DATA TO EXAMINE:
----------------------------------------

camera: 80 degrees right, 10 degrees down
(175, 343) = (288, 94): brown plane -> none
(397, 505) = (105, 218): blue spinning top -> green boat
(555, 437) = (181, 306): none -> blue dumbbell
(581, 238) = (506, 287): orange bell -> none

----------------------------------------

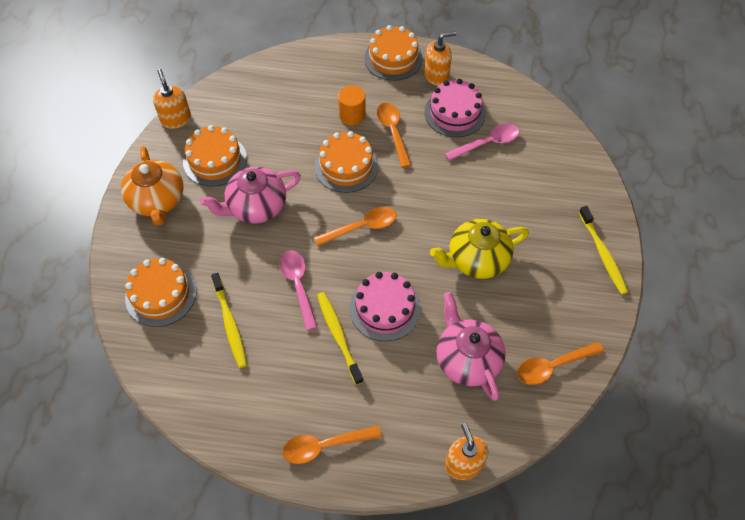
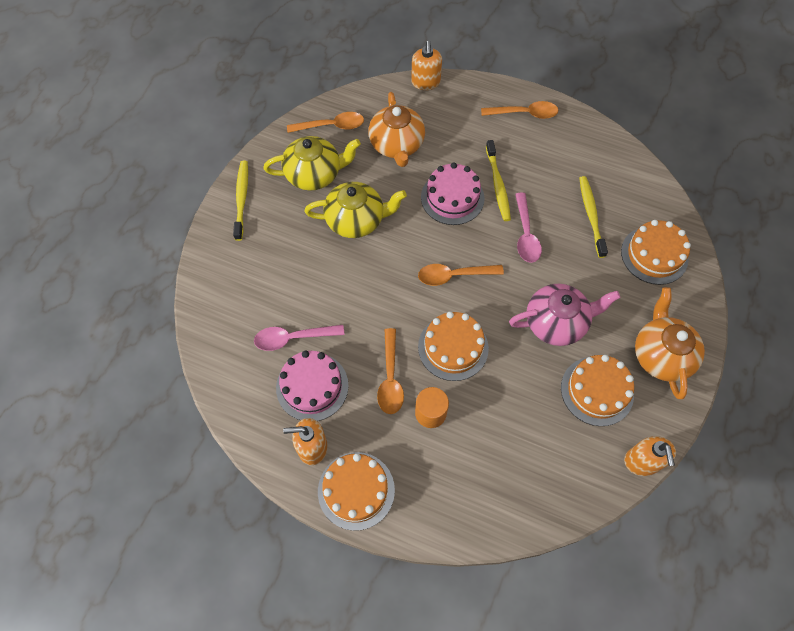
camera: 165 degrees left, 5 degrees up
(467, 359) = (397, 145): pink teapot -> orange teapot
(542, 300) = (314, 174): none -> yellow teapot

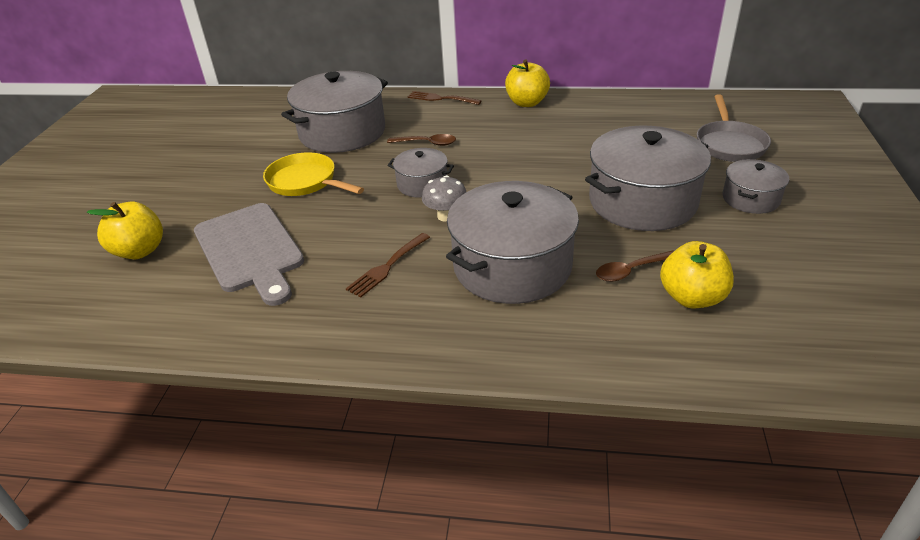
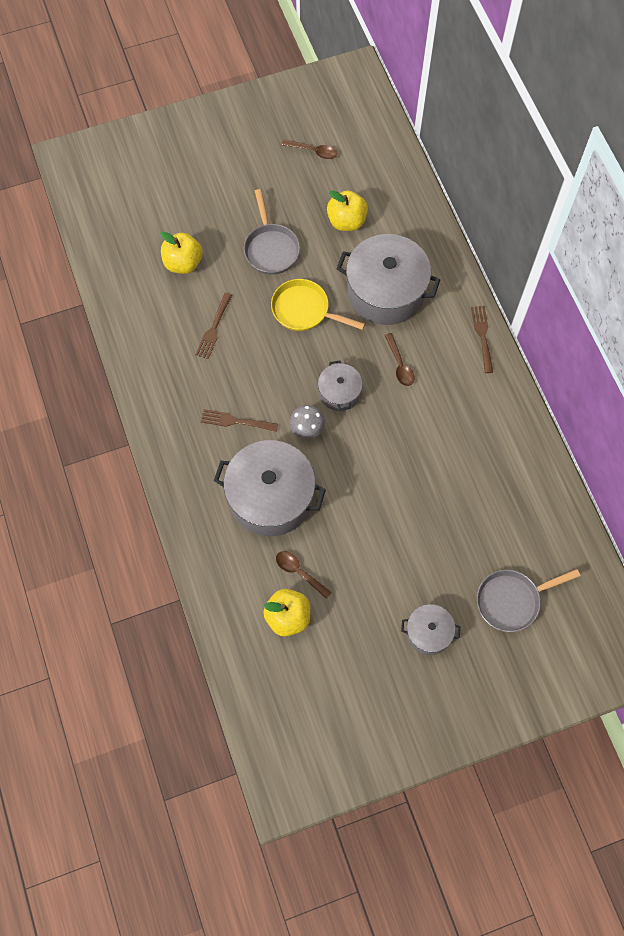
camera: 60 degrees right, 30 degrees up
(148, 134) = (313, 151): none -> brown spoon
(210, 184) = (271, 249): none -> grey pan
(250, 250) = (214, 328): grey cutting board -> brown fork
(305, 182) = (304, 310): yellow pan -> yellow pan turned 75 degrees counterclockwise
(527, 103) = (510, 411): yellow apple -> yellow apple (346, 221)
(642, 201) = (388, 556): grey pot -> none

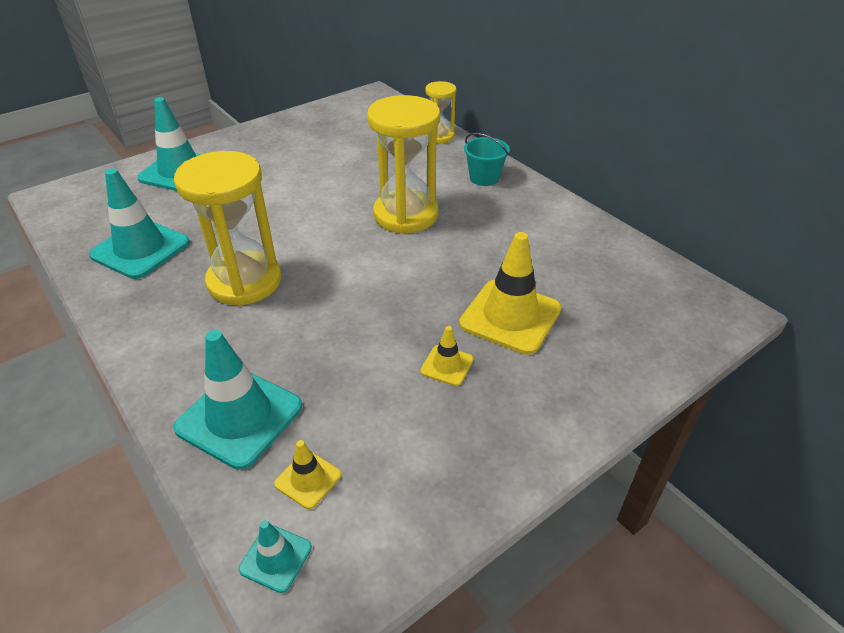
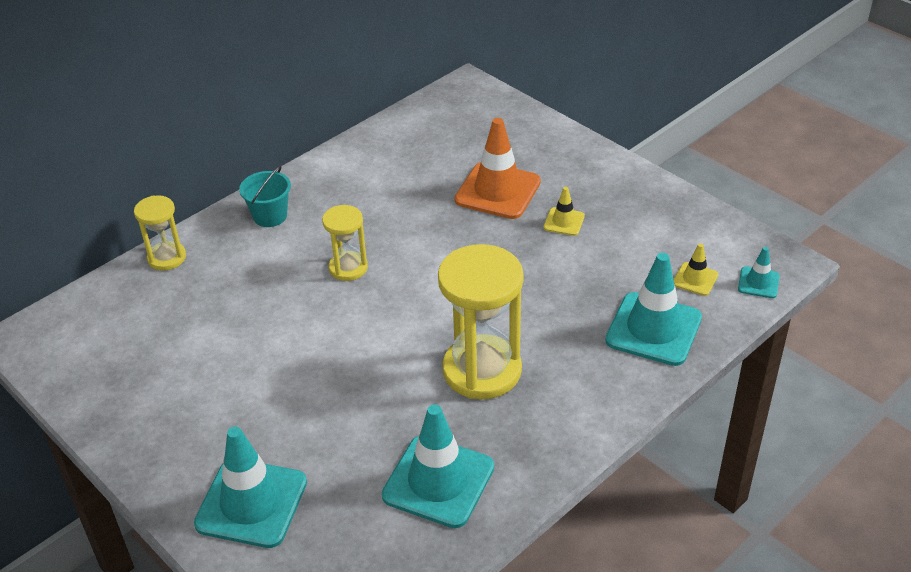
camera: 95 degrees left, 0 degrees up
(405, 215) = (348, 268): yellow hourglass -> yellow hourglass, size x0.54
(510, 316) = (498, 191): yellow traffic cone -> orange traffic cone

----------------------------------------

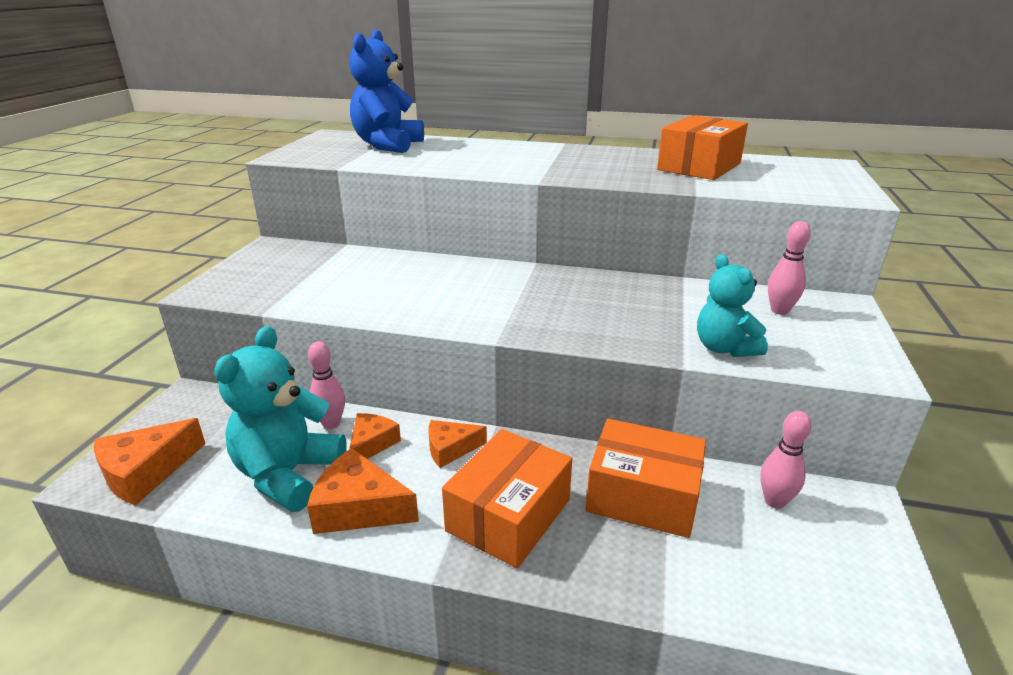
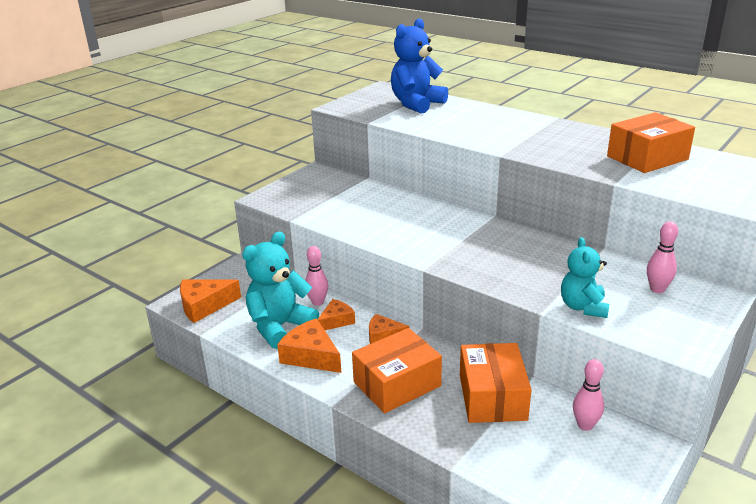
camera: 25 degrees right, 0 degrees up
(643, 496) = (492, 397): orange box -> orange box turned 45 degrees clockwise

----------------------------------------

TASK DIRECTIONS: Copy only this part of the entries above: the line with "(555, 437) = (181, 306): none", the line with "(581, 238) = (506, 287): orange bell -> none", and the lines between, all exactly as written.

RESPONSE BOX:
(555, 437) = (181, 306): none -> blue dumbbell
(581, 238) = (506, 287): orange bell -> none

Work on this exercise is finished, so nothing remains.